▶ **REQUIREMENT**: Drop the images; return everything else in the listing below exactly.

▶ **SOURCE MATERIAL**:
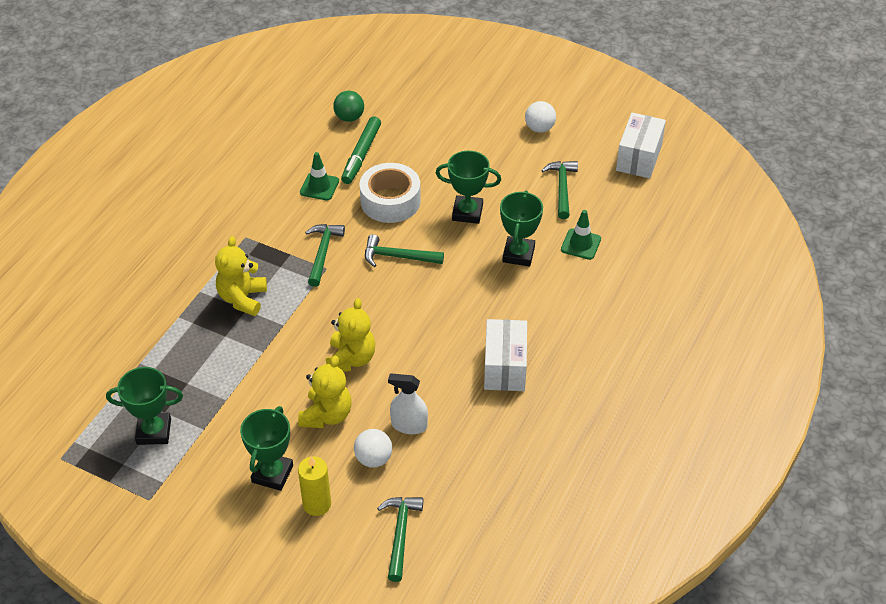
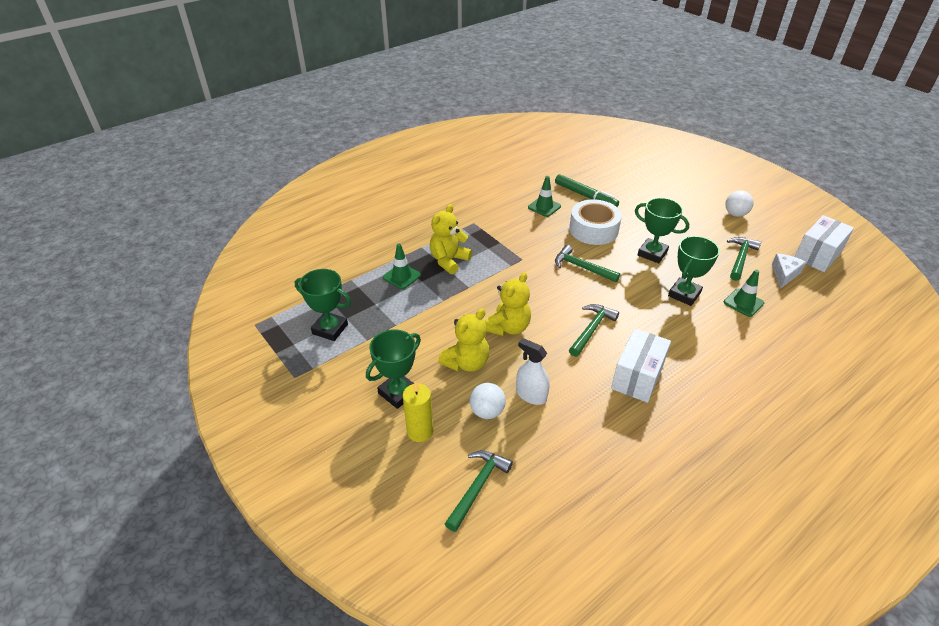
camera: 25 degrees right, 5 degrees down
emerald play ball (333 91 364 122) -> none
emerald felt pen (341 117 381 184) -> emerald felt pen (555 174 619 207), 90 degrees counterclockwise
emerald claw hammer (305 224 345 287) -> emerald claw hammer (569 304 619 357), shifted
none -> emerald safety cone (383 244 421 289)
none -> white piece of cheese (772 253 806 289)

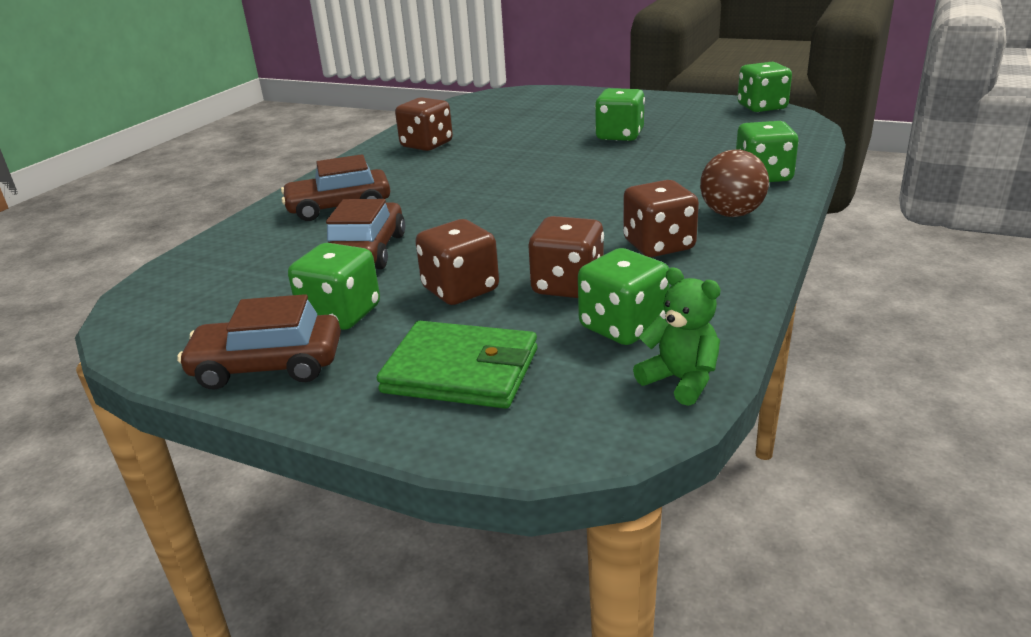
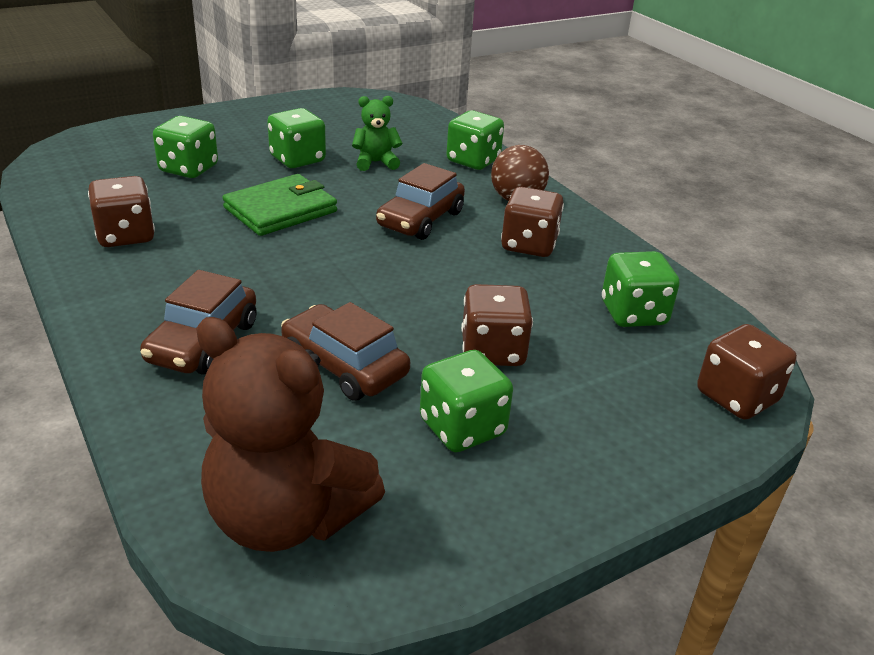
camera: 60 degrees left, 5 degrees up
emerald dice (737 62 792 112) -> emerald dice (153 116 218 178), shifted
russet dice (529 216 604 298) -> russet dice (697 324 797 420), shifted
emerald stuffed bear (633 268 721 406) -> emerald stuffed bear (352 96 402 171), shifted
russet car (177 294 341 390) -> russet car (376 163 465 240), shifted
emerald wallet (377 321 537 409) -> emerald wallet (222 174 337 236), shifted
none -> russet stuffed bear (196 317 385 552)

▶ **ANSWER TO THIS EXERCISE**:
camera: 25 degrees right, 5 degrees down
emerald play ball (333 91 364 122) -> none
emerald felt pen (341 117 381 184) -> emerald felt pen (555 174 619 207), 90 degrees counterclockwise
emerald claw hammer (305 224 345 287) -> emerald claw hammer (569 304 619 357), shifted
none -> emerald safety cone (383 244 421 289)
none -> white piece of cheese (772 253 806 289)

camera: 60 degrees left, 5 degrees up
emerald dice (737 62 792 112) -> emerald dice (153 116 218 178), shifted
russet dice (529 216 604 298) -> russet dice (697 324 797 420), shifted
emerald stuffed bear (633 268 721 406) -> emerald stuffed bear (352 96 402 171), shifted
russet car (177 294 341 390) -> russet car (376 163 465 240), shifted
emerald wallet (377 321 537 409) -> emerald wallet (222 174 337 236), shifted
none -> russet stuffed bear (196 317 385 552)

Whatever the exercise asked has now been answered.